## Dataset entries
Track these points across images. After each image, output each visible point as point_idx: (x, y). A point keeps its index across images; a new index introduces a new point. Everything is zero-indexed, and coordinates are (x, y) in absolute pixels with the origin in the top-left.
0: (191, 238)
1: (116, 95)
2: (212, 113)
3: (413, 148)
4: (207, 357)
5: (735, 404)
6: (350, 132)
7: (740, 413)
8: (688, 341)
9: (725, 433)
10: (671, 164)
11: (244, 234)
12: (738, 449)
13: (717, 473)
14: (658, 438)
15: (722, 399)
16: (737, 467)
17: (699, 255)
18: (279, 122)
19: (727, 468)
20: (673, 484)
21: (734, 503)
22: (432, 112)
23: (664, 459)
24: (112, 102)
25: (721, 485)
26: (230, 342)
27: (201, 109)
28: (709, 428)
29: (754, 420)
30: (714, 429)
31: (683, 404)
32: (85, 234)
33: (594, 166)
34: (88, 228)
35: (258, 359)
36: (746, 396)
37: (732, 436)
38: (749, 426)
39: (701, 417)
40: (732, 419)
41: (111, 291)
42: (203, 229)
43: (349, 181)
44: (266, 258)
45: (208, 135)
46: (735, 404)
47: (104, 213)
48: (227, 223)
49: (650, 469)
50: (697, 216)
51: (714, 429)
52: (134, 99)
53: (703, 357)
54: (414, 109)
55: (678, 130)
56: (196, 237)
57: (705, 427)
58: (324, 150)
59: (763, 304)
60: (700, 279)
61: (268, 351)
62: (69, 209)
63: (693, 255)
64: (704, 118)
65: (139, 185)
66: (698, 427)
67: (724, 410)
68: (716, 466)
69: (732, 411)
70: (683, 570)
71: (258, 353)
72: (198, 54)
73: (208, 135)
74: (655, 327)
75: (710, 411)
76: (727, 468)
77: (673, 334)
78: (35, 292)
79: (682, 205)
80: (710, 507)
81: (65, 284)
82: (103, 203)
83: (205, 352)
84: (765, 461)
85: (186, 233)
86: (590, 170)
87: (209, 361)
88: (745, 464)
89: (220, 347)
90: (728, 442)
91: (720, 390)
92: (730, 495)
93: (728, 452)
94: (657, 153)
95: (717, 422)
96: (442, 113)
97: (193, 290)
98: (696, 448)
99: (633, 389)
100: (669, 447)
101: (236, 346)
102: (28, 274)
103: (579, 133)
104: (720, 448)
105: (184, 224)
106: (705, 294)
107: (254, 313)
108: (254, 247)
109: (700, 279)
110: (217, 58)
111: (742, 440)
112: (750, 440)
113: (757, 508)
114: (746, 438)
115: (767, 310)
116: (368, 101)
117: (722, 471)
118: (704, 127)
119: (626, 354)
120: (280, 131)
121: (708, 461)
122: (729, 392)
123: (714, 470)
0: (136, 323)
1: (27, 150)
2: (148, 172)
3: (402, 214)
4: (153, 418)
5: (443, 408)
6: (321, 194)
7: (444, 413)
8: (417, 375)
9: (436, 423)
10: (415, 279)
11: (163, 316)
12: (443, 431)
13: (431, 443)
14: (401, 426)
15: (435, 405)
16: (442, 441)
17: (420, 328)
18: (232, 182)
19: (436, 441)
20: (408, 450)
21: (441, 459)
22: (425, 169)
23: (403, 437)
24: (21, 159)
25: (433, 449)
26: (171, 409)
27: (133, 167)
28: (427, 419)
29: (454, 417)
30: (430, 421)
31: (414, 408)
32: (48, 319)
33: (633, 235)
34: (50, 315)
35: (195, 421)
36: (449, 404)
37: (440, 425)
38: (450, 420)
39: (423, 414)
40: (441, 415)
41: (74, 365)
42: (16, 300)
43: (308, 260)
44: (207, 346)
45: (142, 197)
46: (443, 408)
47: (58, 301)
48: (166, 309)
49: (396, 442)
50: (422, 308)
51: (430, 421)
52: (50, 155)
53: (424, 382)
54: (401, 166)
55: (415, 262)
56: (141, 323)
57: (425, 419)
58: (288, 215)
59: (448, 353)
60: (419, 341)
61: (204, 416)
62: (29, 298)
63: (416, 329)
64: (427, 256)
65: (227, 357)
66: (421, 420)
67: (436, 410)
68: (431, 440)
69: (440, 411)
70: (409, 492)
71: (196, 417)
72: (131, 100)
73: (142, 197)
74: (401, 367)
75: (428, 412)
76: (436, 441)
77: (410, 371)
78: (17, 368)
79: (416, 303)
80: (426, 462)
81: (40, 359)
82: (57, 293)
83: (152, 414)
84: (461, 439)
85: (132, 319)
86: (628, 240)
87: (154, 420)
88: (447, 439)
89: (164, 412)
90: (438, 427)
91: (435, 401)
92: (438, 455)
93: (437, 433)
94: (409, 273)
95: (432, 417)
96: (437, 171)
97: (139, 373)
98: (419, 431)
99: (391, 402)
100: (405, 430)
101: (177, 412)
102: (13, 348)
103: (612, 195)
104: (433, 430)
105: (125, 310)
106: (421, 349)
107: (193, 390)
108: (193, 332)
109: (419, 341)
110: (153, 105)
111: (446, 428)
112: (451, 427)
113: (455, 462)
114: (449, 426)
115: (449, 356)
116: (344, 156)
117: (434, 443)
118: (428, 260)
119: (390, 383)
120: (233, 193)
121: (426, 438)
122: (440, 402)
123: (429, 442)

## What is asked
Rewrite the records above in full, updating "zero-indexed" to "0-indexed" wherever it occurs and leaving everything else unchanged.

## Answer to the task
Track these points across images. After each image, output each visible point as point_idx: (x, y). A point keeps its index across images; a new index introduces a new point. Everything is 0-indexed, and coordinates are (x, y) in absolute pixels with the origin in the top-left.
0: (191, 238)
1: (116, 95)
2: (212, 113)
3: (413, 148)
4: (207, 357)
5: (735, 404)
6: (350, 132)
7: (740, 413)
8: (688, 341)
9: (725, 433)
10: (671, 164)
11: (244, 234)
12: (738, 449)
13: (717, 473)
14: (658, 438)
15: (722, 399)
16: (737, 467)
17: (699, 255)
18: (279, 122)
19: (727, 468)
20: (673, 484)
21: (734, 503)
22: (432, 112)
23: (664, 459)
24: (112, 102)
25: (721, 485)
26: (230, 342)
27: (201, 109)
28: (709, 428)
29: (754, 420)
30: (714, 429)
31: (683, 404)
32: (85, 234)
33: (594, 166)
34: (88, 228)
35: (258, 359)
36: (746, 396)
37: (732, 436)
38: (749, 426)
39: (701, 417)
40: (732, 419)
41: (111, 291)
42: (203, 229)
43: (349, 181)
44: (266, 258)
45: (208, 135)
46: (735, 404)
47: (104, 213)
48: (227, 223)
49: (650, 469)
50: (697, 216)
51: (714, 429)
52: (134, 99)
53: (703, 357)
54: (414, 109)
55: (678, 130)
56: (196, 237)
57: (705, 427)
58: (324, 150)
59: (763, 304)
60: (700, 279)
61: (268, 351)
62: (69, 209)
63: (693, 255)
64: (704, 118)
65: (139, 185)
66: (698, 427)
67: (724, 410)
68: (716, 466)
69: (732, 411)
70: (683, 570)
71: (258, 353)
72: (198, 54)
73: (208, 135)
74: (655, 327)
75: (710, 411)
76: (727, 468)
77: (673, 334)
78: (35, 292)
79: (682, 205)
80: (710, 507)
81: (65, 284)
82: (103, 203)
83: (205, 352)
84: (765, 461)
85: (186, 233)
86: (590, 170)
87: (209, 361)
88: (745, 464)
89: (220, 347)
90: (728, 442)
91: (720, 390)
92: (730, 495)
93: (728, 452)
94: (657, 153)
95: (717, 422)
96: (442, 113)
97: (193, 290)
98: (696, 448)
99: (633, 389)
100: (669, 447)
101: (236, 346)
102: (28, 274)
103: (579, 133)
104: (720, 448)
105: (184, 224)
106: (705, 294)
107: (254, 313)
108: (254, 247)
109: (700, 279)
110: (217, 58)
111: (742, 440)
112: (750, 440)
113: (757, 508)
114: (746, 438)
115: (767, 310)
116: (368, 101)
117: (722, 471)
118: (704, 127)
119: (626, 354)
120: (280, 131)
121: (708, 461)
122: (729, 392)
123: (714, 470)
0: (136, 323)
1: (27, 150)
2: (148, 172)
3: (402, 214)
4: (153, 418)
5: (443, 408)
6: (321, 194)
7: (444, 413)
8: (417, 375)
9: (436, 423)
10: (415, 279)
11: (163, 316)
12: (443, 431)
13: (431, 443)
14: (401, 426)
15: (435, 405)
16: (442, 441)
17: (420, 328)
18: (232, 182)
19: (436, 441)
20: (408, 450)
21: (441, 459)
22: (425, 169)
23: (403, 437)
24: (21, 159)
25: (433, 449)
26: (171, 409)
27: (133, 167)
28: (427, 419)
29: (454, 417)
30: (430, 421)
31: (414, 408)
32: (48, 319)
33: (633, 235)
34: (50, 315)
35: (195, 421)
36: (449, 404)
37: (440, 425)
38: (450, 420)
39: (423, 414)
40: (441, 415)
41: (74, 365)
42: (16, 300)
43: (308, 260)
44: (207, 346)
45: (142, 197)
46: (443, 408)
47: (58, 301)
48: (166, 309)
49: (396, 442)
50: (422, 308)
51: (430, 421)
52: (50, 155)
53: (424, 382)
54: (401, 166)
55: (415, 262)
56: (141, 323)
57: (425, 419)
58: (288, 215)
59: (448, 353)
60: (419, 341)
61: (204, 416)
62: (29, 298)
63: (416, 329)
64: (427, 256)
65: (227, 357)
66: (421, 420)
67: (436, 410)
68: (431, 440)
69: (440, 411)
70: (409, 492)
71: (196, 417)
72: (131, 100)
73: (142, 197)
74: (401, 367)
75: (428, 412)
76: (436, 441)
77: (410, 371)
78: (17, 368)
79: (416, 303)
80: (426, 462)
81: (40, 359)
82: (57, 293)
83: (152, 414)
84: (461, 439)
85: (132, 319)
86: (628, 240)
87: (154, 420)
88: (447, 439)
89: (164, 412)
90: (438, 427)
91: (435, 401)
92: (438, 455)
93: (437, 433)
94: (409, 273)
95: (432, 417)
96: (437, 171)
97: (139, 373)
98: (419, 431)
99: (391, 402)
100: (405, 430)
101: (177, 412)
102: (13, 348)
103: (612, 195)
104: (433, 430)
105: (125, 310)
106: (421, 349)
107: (193, 390)
108: (193, 332)
109: (419, 341)
110: (153, 105)
111: (446, 428)
112: (451, 427)
113: (455, 462)
114: (449, 426)
115: (449, 356)
116: (344, 156)
117: (434, 443)
118: (428, 260)
119: (390, 383)
120: (233, 193)
121: (426, 438)
122: (440, 402)
123: (429, 442)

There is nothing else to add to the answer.